-- REQUIRED WORK --
Print every record exactly, omitting none.

-- GIVEN RECORDS --
:::::
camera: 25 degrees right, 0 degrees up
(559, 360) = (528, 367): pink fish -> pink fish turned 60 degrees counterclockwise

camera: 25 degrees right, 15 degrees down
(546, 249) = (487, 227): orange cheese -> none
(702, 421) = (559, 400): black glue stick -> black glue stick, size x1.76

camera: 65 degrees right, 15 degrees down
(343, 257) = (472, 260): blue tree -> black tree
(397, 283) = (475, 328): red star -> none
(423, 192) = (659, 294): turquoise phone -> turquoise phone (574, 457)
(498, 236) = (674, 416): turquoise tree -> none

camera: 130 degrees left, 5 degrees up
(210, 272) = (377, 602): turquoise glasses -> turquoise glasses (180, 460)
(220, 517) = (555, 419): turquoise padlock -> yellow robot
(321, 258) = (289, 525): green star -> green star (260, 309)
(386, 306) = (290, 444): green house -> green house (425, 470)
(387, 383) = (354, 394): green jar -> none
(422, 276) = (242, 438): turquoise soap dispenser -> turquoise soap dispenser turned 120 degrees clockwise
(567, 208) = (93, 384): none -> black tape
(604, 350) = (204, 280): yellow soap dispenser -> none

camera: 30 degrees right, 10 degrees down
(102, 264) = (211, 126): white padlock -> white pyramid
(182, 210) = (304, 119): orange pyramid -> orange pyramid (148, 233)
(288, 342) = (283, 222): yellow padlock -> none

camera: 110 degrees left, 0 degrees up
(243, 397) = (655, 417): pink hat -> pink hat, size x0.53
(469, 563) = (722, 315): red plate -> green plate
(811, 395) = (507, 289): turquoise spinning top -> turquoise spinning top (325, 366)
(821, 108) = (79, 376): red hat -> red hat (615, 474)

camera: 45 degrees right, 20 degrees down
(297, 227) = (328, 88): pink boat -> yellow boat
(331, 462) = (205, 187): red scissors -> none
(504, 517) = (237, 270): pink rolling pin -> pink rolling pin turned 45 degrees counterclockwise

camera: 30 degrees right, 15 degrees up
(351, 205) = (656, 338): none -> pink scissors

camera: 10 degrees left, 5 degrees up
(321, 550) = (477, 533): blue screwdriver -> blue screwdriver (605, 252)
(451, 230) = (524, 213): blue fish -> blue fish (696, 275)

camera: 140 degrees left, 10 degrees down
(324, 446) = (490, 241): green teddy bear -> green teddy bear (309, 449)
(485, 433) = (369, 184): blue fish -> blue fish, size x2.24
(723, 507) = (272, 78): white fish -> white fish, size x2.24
:::::
-- RESULT FOR THIS TASK --
camera: 25 degrees right, 0 degrees up
(559, 360) = (528, 367): pink fish -> pink fish turned 60 degrees counterclockwise

camera: 25 degrees right, 15 degrees down
(546, 249) = (487, 227): orange cheese -> none
(702, 421) = (559, 400): black glue stick -> black glue stick, size x1.76

camera: 65 degrees right, 15 degrees down
(343, 257) = (472, 260): blue tree -> black tree
(397, 283) = (475, 328): red star -> none
(423, 192) = (659, 294): turquoise phone -> turquoise phone (574, 457)
(498, 236) = (674, 416): turquoise tree -> none

camera: 130 degrees left, 5 degrees up
(210, 272) = (377, 602): turquoise glasses -> turquoise glasses (180, 460)
(220, 517) = (555, 419): turquoise padlock -> yellow robot
(321, 258) = (289, 525): green star -> green star (260, 309)
(386, 306) = (290, 444): green house -> green house (425, 470)
(387, 383) = (354, 394): green jar -> none
(422, 276) = (242, 438): turquoise soap dispenser -> turquoise soap dispenser turned 120 degrees clockwise
(567, 208) = (93, 384): none -> black tape
(604, 350) = (204, 280): yellow soap dispenser -> none

camera: 30 degrees right, 10 degrees down
(102, 264) = (211, 126): white padlock -> white pyramid
(182, 210) = (304, 119): orange pyramid -> orange pyramid (148, 233)
(288, 342) = (283, 222): yellow padlock -> none

camera: 110 degrees left, 0 degrees up
(243, 397) = (655, 417): pink hat -> pink hat, size x0.53
(469, 563) = (722, 315): red plate -> green plate
(811, 395) = (507, 289): turquoise spinning top -> turquoise spinning top (325, 366)
(821, 108) = (79, 376): red hat -> red hat (615, 474)

camera: 45 degrees right, 20 degrees down
(297, 227) = (328, 88): pink boat -> yellow boat
(331, 462) = (205, 187): red scissors -> none
(504, 517) = (237, 270): pink rolling pin -> pink rolling pin turned 45 degrees counterclockwise

camera: 30 degrees right, 15 degrees up
(351, 205) = (656, 338): none -> pink scissors

camera: 10 degrees left, 5 degrees up
(321, 550) = (477, 533): blue screwdriver -> blue screwdriver (605, 252)
(451, 230) = (524, 213): blue fish -> blue fish (696, 275)

camera: 140 degrees left, 10 degrees down
(324, 446) = (490, 241): green teddy bear -> green teddy bear (309, 449)
(485, 433) = (369, 184): blue fish -> blue fish, size x2.24
(723, 507) = (272, 78): white fish -> white fish, size x2.24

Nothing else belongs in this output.